- EXERCISE GOAL: Copy exactly the lines from the start of the data below through the one that carries "none -> red brick F7:G8 level 1", and only those.

[[ RECORDS TO PROCESS, beginning ]]

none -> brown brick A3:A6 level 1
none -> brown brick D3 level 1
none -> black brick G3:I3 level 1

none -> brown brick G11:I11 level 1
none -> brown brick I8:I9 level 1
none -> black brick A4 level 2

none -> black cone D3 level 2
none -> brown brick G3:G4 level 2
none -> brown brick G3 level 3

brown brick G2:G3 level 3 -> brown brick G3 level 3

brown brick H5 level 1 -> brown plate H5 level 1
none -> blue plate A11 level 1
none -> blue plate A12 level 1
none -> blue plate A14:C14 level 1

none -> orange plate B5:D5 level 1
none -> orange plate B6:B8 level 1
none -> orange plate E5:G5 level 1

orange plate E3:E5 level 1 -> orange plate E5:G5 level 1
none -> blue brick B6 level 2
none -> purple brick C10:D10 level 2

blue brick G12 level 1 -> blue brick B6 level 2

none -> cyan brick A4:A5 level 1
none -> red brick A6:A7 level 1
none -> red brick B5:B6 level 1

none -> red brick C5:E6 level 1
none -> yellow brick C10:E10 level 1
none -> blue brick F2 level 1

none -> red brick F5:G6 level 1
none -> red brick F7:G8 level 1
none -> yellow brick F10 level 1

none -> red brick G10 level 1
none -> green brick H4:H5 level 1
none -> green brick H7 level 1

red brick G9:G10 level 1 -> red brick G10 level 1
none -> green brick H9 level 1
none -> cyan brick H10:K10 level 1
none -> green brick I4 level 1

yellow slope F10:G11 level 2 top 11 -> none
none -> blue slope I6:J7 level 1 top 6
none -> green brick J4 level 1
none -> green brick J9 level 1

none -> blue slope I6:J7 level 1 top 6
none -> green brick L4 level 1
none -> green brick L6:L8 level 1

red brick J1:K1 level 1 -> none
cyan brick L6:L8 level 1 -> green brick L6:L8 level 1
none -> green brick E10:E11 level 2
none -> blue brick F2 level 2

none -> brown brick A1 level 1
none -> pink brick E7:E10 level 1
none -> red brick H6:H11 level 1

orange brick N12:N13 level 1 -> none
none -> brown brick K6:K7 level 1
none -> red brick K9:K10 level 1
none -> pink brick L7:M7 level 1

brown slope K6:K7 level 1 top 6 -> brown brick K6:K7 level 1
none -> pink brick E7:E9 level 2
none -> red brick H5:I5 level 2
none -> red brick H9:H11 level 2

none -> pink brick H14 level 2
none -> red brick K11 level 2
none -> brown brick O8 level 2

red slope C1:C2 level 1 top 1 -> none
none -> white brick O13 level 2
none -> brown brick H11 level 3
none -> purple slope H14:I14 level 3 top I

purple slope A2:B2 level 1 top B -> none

[[ RECORDS TO PROCESS, end ]]

- RESPONSE TO THE TASK:
none -> brown brick A3:A6 level 1
none -> brown brick D3 level 1
none -> black brick G3:I3 level 1

none -> brown brick G11:I11 level 1
none -> brown brick I8:I9 level 1
none -> black brick A4 level 2

none -> black cone D3 level 2
none -> brown brick G3:G4 level 2
none -> brown brick G3 level 3

brown brick G2:G3 level 3 -> brown brick G3 level 3

brown brick H5 level 1 -> brown plate H5 level 1
none -> blue plate A11 level 1
none -> blue plate A12 level 1
none -> blue plate A14:C14 level 1

none -> orange plate B5:D5 level 1
none -> orange plate B6:B8 level 1
none -> orange plate E5:G5 level 1

orange plate E3:E5 level 1 -> orange plate E5:G5 level 1
none -> blue brick B6 level 2
none -> purple brick C10:D10 level 2

blue brick G12 level 1 -> blue brick B6 level 2

none -> cyan brick A4:A5 level 1
none -> red brick A6:A7 level 1
none -> red brick B5:B6 level 1

none -> red brick C5:E6 level 1
none -> yellow brick C10:E10 level 1
none -> blue brick F2 level 1

none -> red brick F5:G6 level 1
none -> red brick F7:G8 level 1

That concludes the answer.